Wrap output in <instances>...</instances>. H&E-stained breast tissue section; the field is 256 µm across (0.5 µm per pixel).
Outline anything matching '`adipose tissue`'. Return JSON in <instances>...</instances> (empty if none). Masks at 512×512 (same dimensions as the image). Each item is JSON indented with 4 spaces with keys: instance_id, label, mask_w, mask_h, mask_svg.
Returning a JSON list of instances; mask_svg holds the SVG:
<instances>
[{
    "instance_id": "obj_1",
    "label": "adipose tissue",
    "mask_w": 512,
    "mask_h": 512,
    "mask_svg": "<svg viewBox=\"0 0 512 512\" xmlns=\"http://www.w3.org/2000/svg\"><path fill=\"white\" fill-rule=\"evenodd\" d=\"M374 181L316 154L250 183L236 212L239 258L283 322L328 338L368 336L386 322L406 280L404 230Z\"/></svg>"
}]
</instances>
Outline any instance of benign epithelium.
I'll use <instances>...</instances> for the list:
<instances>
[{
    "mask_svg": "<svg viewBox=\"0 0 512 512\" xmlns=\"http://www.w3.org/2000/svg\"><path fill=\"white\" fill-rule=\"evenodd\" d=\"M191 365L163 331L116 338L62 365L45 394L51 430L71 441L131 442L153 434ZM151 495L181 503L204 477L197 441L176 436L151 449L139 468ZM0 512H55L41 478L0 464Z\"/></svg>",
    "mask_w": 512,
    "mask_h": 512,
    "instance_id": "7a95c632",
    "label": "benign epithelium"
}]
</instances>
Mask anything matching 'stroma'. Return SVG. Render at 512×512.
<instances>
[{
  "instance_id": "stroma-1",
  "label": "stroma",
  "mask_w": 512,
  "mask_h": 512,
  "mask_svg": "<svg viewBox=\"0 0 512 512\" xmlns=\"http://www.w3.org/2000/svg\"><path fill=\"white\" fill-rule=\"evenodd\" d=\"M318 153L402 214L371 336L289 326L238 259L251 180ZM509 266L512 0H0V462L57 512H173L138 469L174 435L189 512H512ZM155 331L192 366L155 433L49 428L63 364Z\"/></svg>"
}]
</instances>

□ □ □ □ □

EXERCISE DETAILS:
Using the records above, please retype only the run of lines from the line holding "Mask anything matching" through the last line, both ends included.

WRITTEN ANSWER:
Mask anything matching 'stroma'. Return SVG. Render at 512×512.
<instances>
[{
  "instance_id": "stroma-1",
  "label": "stroma",
  "mask_w": 512,
  "mask_h": 512,
  "mask_svg": "<svg viewBox=\"0 0 512 512\" xmlns=\"http://www.w3.org/2000/svg\"><path fill=\"white\" fill-rule=\"evenodd\" d=\"M318 153L402 214L371 336L289 326L238 259L251 180ZM509 266L512 0H0V462L57 512H173L138 469L174 435L189 512H512ZM155 331L192 366L155 433L49 428L63 364Z\"/></svg>"
}]
</instances>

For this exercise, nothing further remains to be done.